- **Problem statement**: Search the records below for "MISO" and copy every line it turns up in.

Entries taken from a collection:
- Opening Delimiter -
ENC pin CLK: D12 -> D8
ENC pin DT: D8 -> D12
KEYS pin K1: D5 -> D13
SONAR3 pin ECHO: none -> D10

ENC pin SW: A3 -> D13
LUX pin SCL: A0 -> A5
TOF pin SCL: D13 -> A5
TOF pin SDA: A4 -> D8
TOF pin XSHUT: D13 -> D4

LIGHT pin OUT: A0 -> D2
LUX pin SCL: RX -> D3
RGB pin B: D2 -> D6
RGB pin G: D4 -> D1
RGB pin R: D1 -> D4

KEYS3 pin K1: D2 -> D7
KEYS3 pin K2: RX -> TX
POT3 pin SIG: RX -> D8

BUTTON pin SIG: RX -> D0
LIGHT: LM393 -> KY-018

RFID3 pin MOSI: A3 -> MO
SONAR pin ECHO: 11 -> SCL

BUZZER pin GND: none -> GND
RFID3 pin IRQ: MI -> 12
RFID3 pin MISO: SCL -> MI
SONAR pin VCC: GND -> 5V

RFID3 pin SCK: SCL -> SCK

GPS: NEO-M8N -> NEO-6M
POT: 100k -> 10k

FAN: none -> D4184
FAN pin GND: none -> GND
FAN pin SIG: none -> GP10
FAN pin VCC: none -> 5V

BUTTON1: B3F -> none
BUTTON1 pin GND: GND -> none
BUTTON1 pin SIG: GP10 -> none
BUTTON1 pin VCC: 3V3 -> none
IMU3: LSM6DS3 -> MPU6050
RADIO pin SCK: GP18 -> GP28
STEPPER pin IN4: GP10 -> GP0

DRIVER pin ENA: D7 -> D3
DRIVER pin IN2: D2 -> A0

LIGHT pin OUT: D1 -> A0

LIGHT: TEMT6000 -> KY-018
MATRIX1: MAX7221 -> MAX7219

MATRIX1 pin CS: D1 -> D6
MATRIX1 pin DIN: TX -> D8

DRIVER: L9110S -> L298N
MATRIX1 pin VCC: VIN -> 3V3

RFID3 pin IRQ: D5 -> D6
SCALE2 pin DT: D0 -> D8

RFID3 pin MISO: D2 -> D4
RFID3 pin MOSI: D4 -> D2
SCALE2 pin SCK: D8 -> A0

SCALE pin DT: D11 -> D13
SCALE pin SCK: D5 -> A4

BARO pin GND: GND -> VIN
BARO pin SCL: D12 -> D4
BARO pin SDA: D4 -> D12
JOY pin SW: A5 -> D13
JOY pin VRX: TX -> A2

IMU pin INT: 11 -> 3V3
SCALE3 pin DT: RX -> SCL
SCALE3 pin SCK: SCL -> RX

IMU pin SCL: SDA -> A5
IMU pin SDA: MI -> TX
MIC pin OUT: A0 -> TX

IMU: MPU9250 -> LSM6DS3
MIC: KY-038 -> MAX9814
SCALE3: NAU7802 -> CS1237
- Closing Delimiter -
- **Response**:
RFID3 pin MISO: SCL -> MI
RFID3 pin MISO: D2 -> D4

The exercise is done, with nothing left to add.